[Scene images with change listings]
>>>

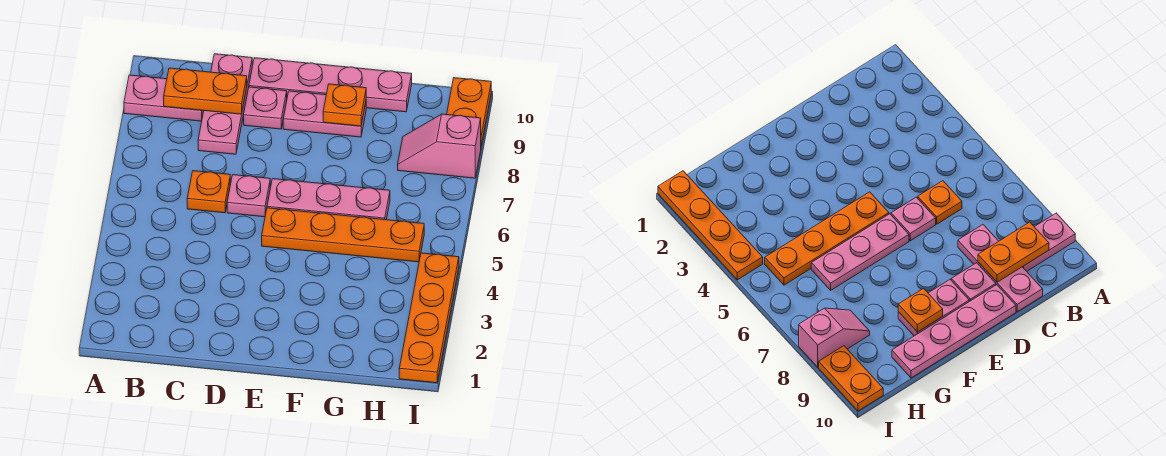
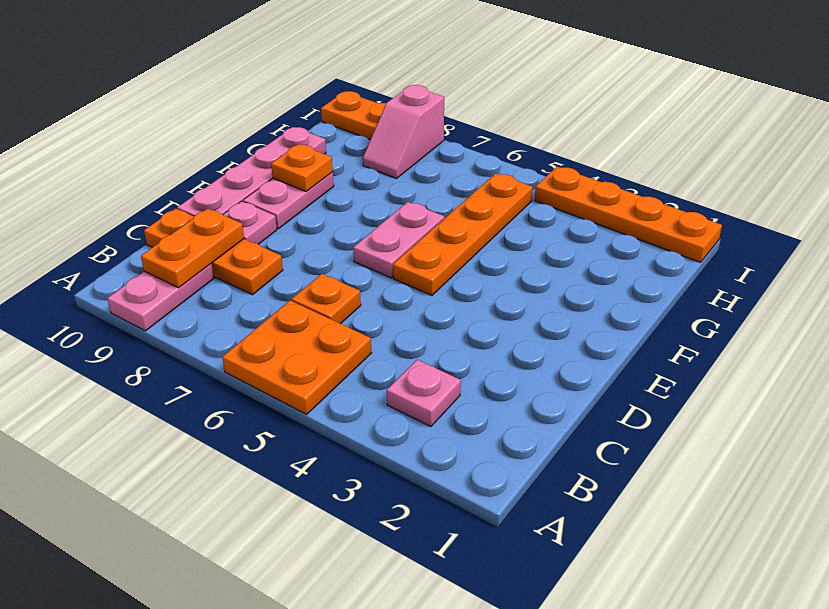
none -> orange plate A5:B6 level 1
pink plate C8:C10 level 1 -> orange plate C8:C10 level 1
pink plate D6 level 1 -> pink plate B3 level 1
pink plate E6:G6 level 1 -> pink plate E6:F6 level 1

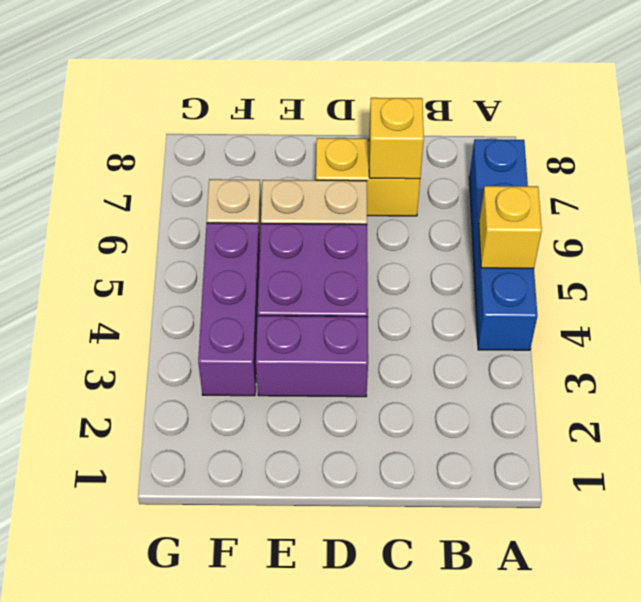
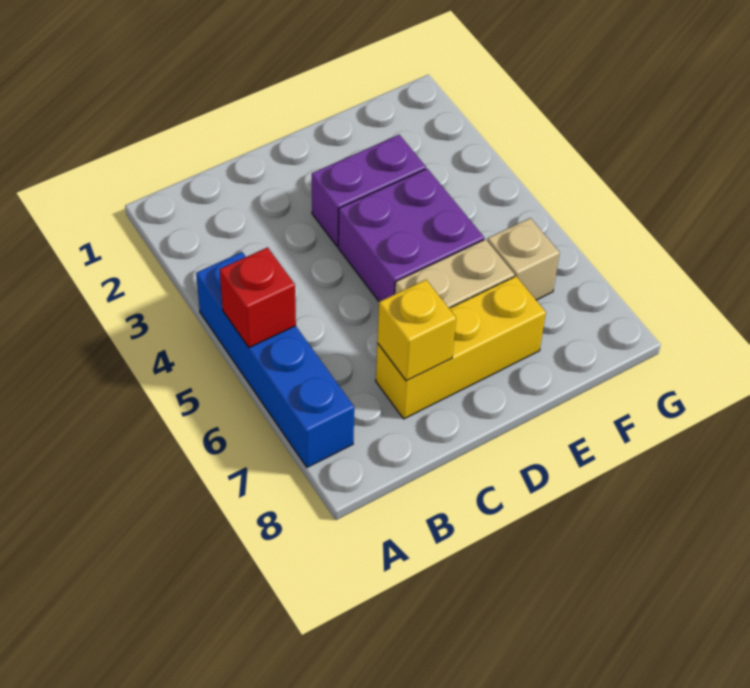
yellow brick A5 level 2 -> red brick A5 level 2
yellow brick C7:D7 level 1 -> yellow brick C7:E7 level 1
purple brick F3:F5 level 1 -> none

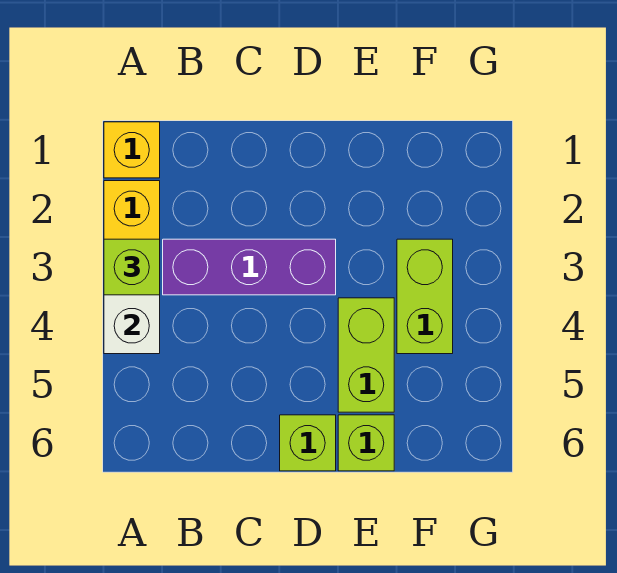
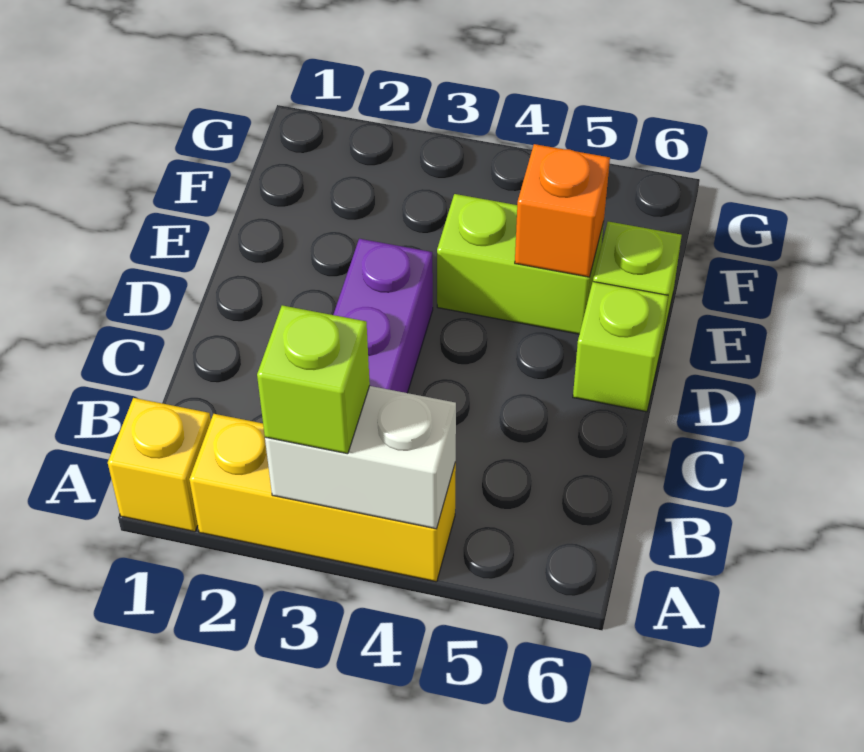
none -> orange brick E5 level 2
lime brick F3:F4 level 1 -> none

<<<
>>>

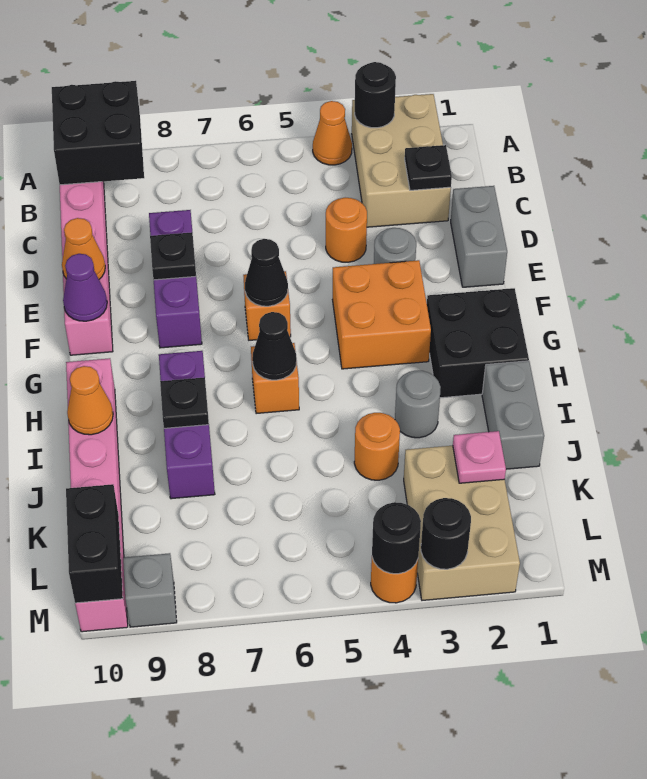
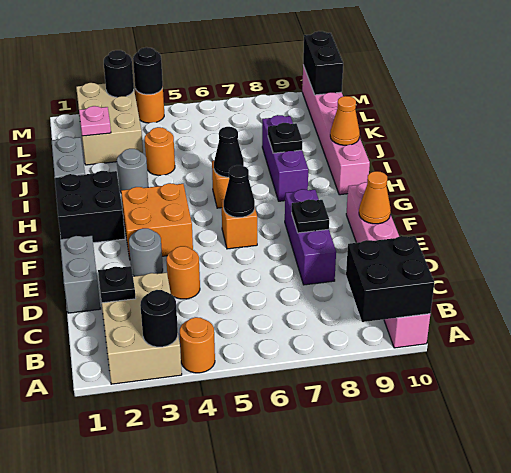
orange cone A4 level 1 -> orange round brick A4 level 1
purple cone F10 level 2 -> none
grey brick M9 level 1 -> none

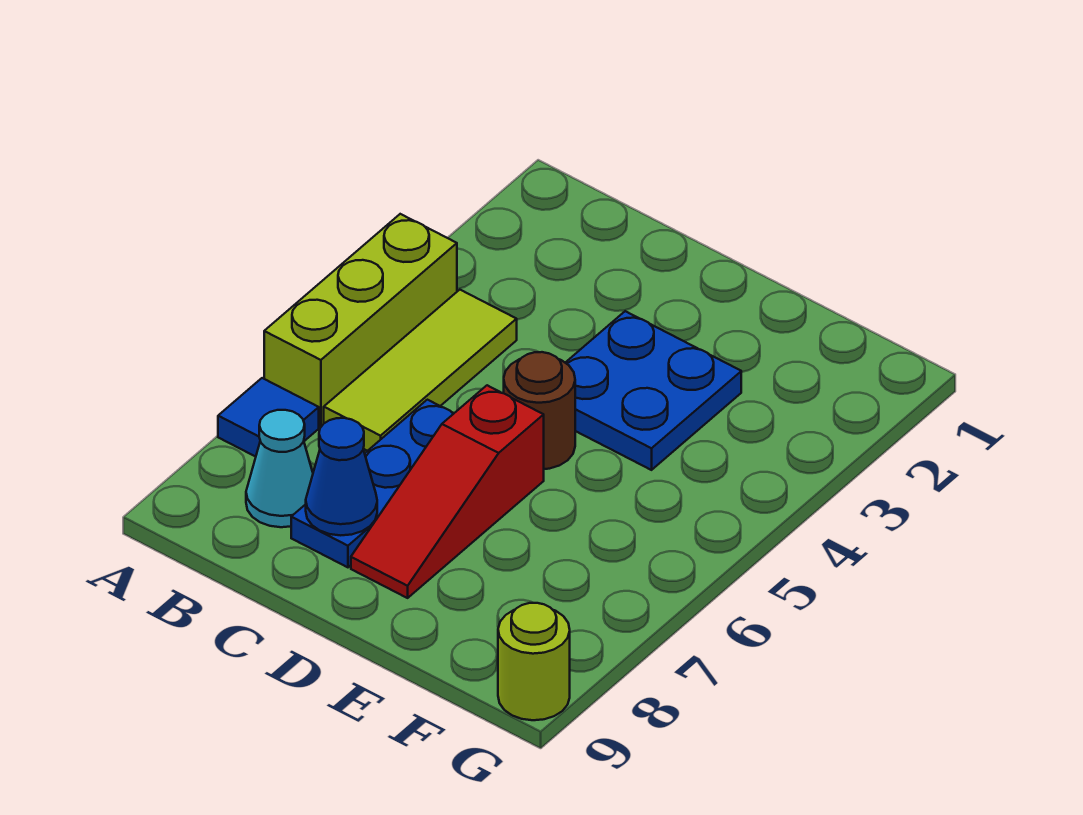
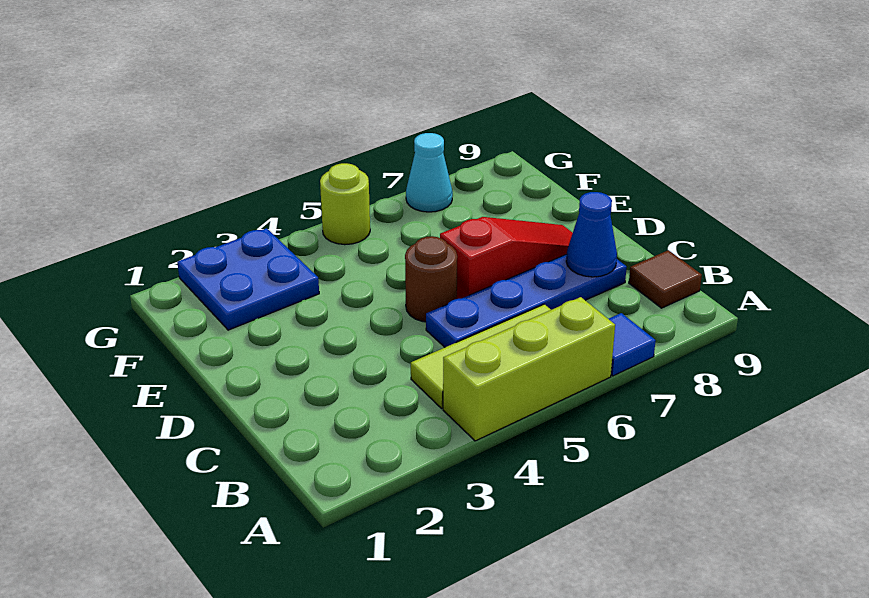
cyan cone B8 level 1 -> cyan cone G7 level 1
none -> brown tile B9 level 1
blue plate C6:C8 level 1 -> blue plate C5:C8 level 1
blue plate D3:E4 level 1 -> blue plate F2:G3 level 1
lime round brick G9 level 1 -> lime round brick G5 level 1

<<<

*WHAT YOU NEED TO DO*
The copy should hold only the lines from the one with "none -> orange plate A5:B6 level 1" through the one with "lime brick F3:F4 level 1 -> none", exactly as they stand above. Leave out the pictures.

*SOLUTION TO THE EXERCISE*
none -> orange plate A5:B6 level 1
pink plate C8:C10 level 1 -> orange plate C8:C10 level 1
pink plate D6 level 1 -> pink plate B3 level 1
pink plate E6:G6 level 1 -> pink plate E6:F6 level 1

yellow brick A5 level 2 -> red brick A5 level 2
yellow brick C7:D7 level 1 -> yellow brick C7:E7 level 1
purple brick F3:F5 level 1 -> none

none -> orange brick E5 level 2
lime brick F3:F4 level 1 -> none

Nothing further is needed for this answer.